*** Supplied material ***

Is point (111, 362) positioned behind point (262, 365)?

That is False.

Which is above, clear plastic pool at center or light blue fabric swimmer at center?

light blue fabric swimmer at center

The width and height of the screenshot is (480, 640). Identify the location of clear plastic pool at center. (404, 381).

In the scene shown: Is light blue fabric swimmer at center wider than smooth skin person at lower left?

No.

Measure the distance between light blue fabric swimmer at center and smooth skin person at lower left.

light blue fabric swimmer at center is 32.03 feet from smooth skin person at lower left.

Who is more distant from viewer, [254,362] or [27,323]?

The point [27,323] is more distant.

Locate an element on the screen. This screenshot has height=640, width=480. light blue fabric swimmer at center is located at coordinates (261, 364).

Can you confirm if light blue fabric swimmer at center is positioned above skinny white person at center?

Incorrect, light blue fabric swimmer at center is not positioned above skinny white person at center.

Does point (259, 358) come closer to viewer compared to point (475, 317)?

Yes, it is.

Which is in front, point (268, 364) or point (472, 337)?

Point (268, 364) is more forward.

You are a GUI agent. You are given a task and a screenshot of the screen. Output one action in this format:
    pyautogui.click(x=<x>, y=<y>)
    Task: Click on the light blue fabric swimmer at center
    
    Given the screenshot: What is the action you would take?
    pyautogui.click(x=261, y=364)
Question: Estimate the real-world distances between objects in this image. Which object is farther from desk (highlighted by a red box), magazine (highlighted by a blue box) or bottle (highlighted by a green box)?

***

* **Prompt**
Copy out the stretch of entries from the line containing "In the scene" through the line containing "light blue fabric swimmer at center is 32.03", keeping every line unchanged.

* **Problem solution**
In the scene shown: Is light blue fabric swimmer at center wider than smooth skin person at lower left?

No.

Measure the distance between light blue fabric swimmer at center and smooth skin person at lower left.

light blue fabric swimmer at center is 32.03 feet from smooth skin person at lower left.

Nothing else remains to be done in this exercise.